Extracted information –
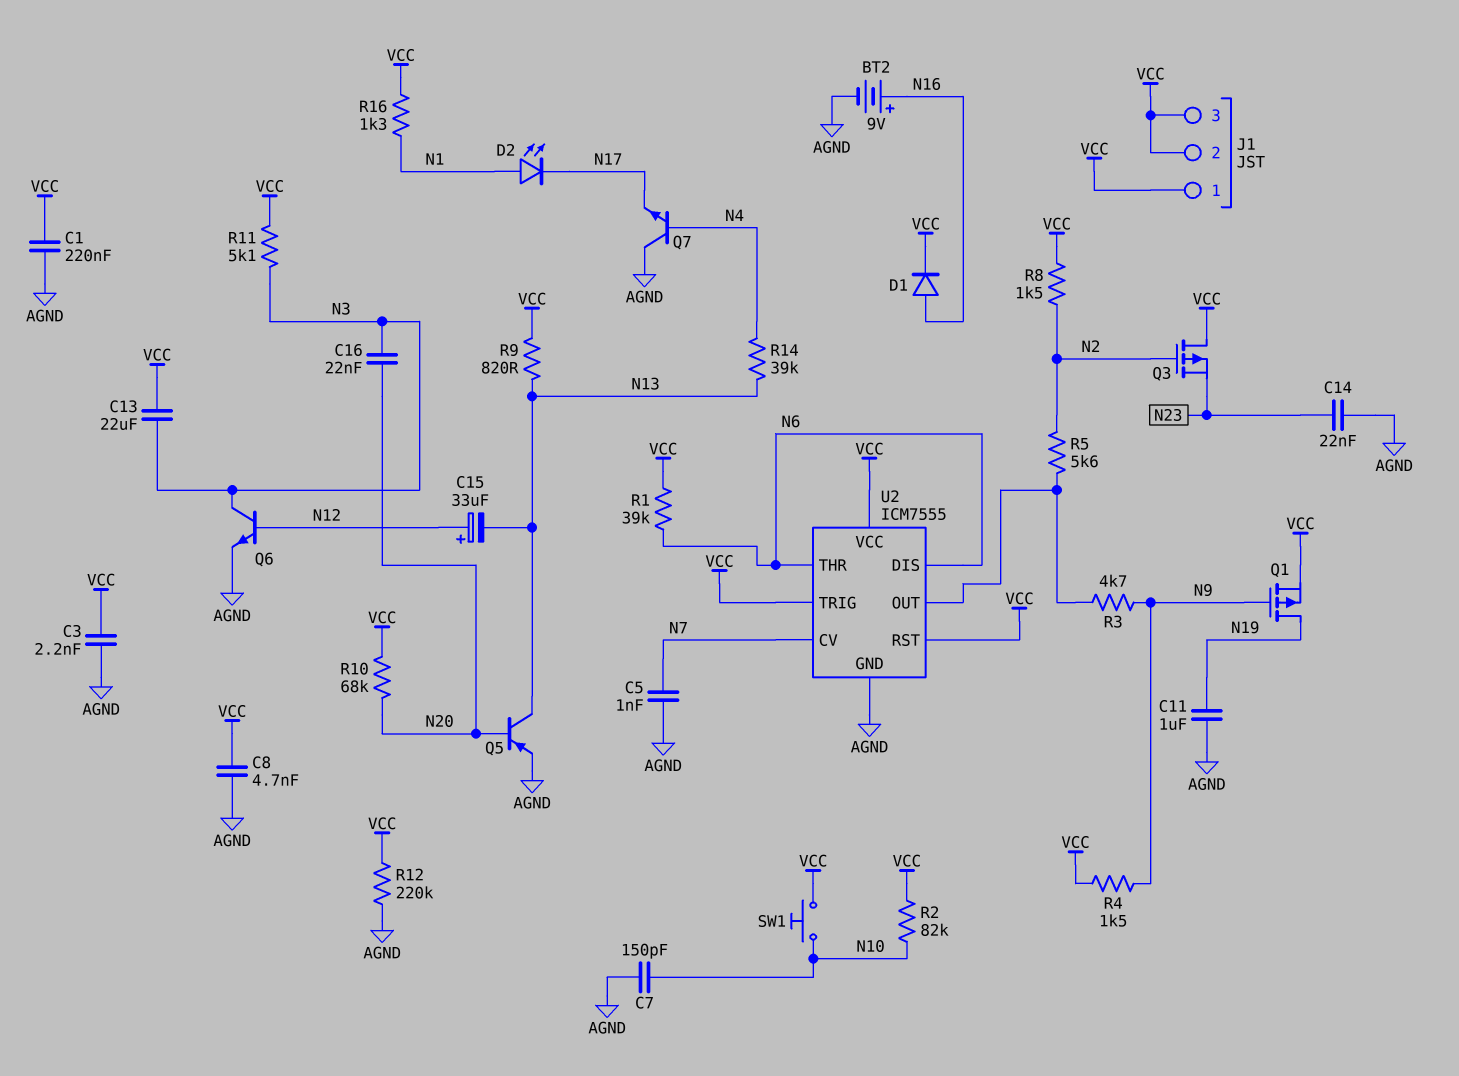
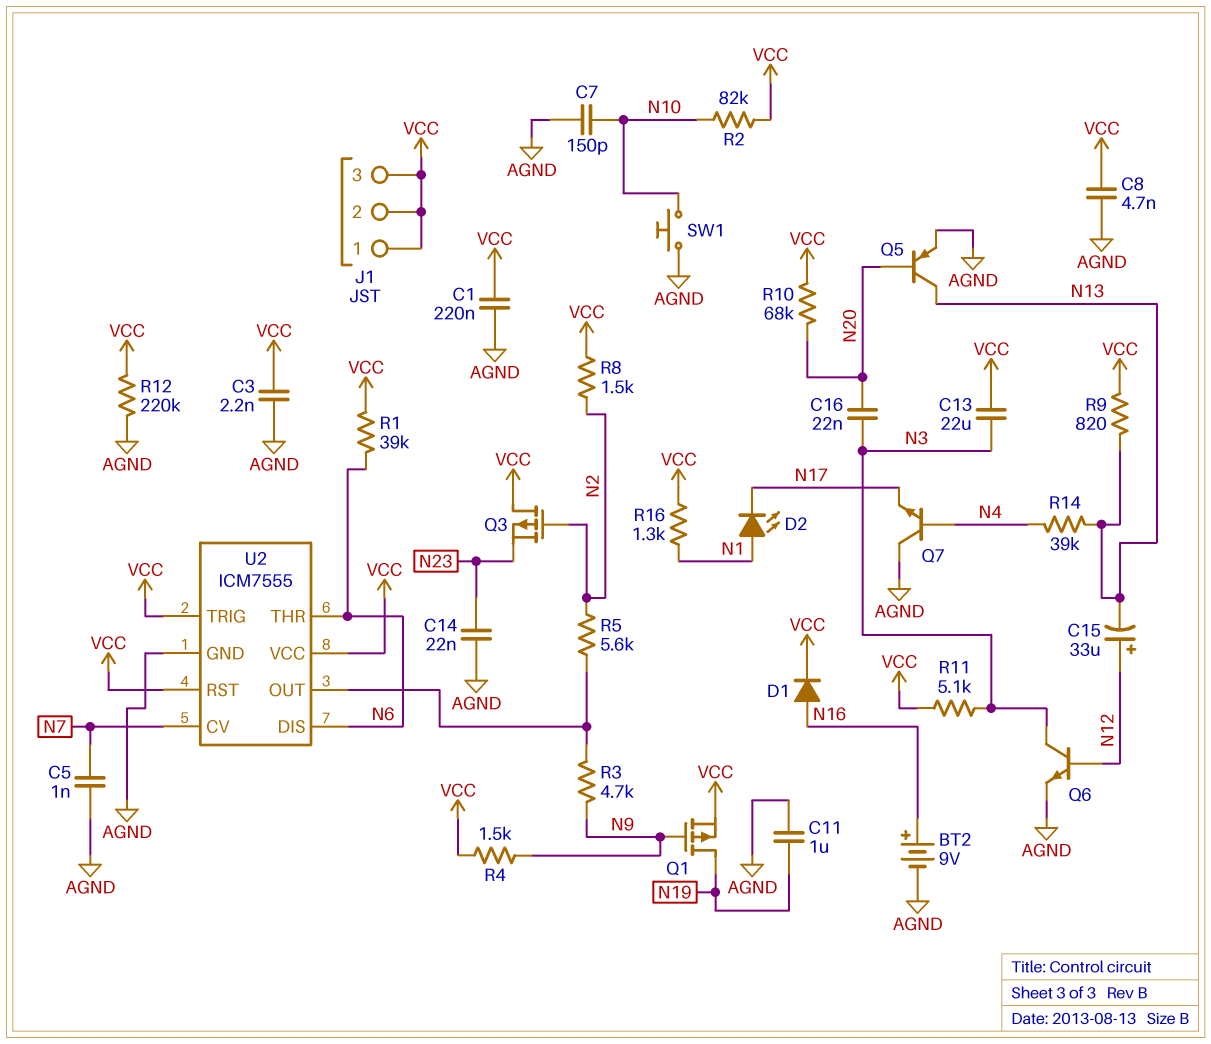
SW1: button (N10, VCC) -> button (AGND, N10)

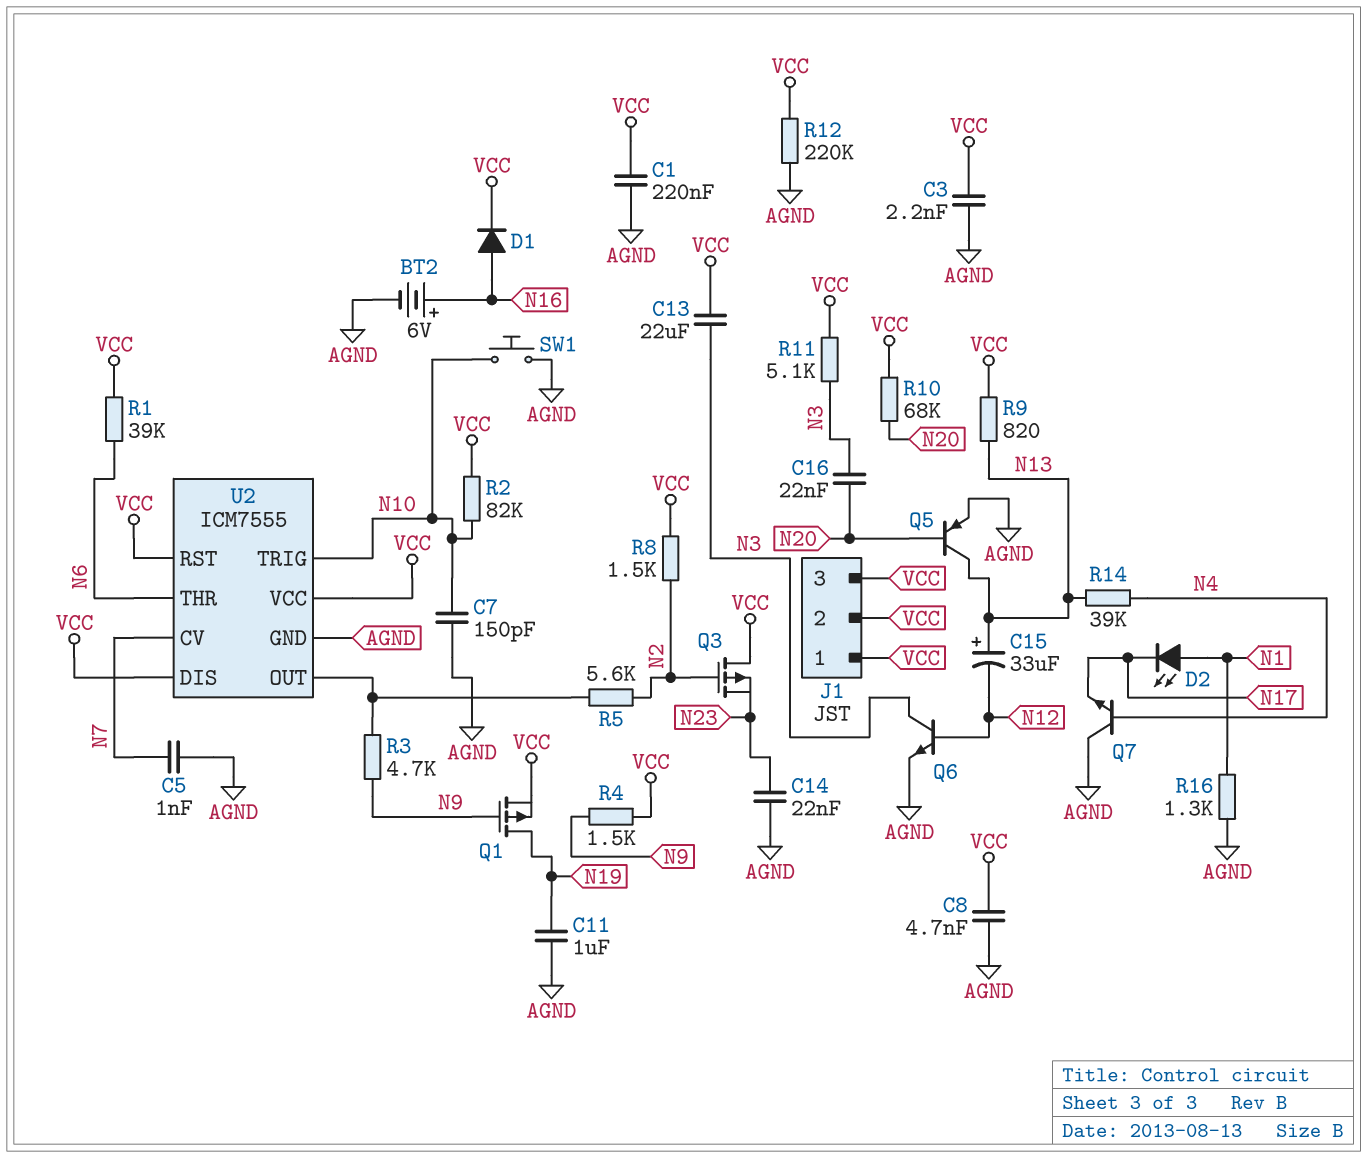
BT2: 9V (plus N16, minus AGND) -> 6V (plus N16, minus AGND)
C15: 33uF (plus N12, minus N13) -> 33uF (plus N13, minus N12)
R16: 1.3k (N1, VCC) -> 1.3k (AGND, N1)
U2 pin DIS: N6 -> VCC
U2 pin TRIG: VCC -> N10

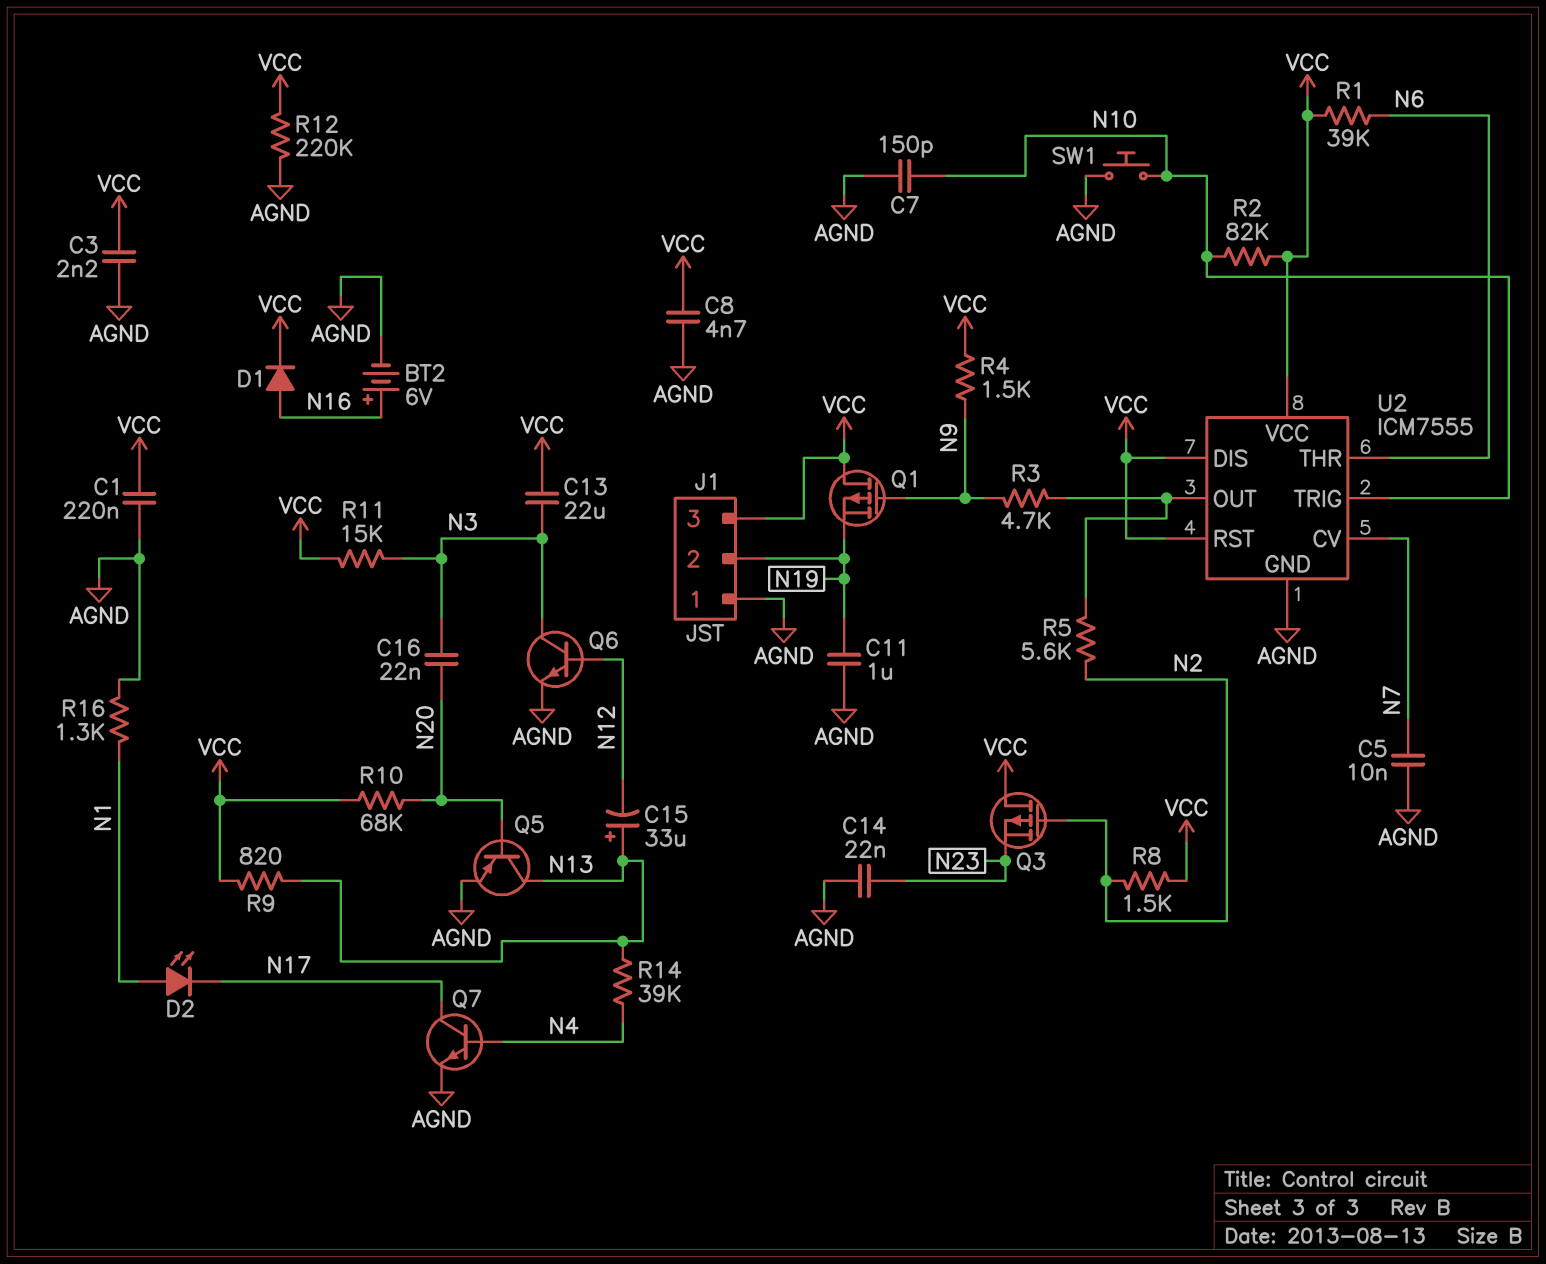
C5: 1nF (AGND, N7) -> 10nF (AGND, N7)
J1 pin 1: VCC -> AGND
J1 pin 2: VCC -> N19
Q1: PMOS (G N9, D N19, S VCC) -> PMOS (G N9, D VCC, S N19)
Q7: NPN (B N4, C AGND, E N17) -> NPN (B N4, C N17, E AGND)
R11: 5.1k (N3, VCC) -> 15k (N3, VCC)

To do –
Every line of the records that includes the word "minus" should be gathered.

Exercise output –
BT2: 9V (plus N16, minus AGND) -> 6V (plus N16, minus AGND)
C15: 33uF (plus N12, minus N13) -> 33uF (plus N13, minus N12)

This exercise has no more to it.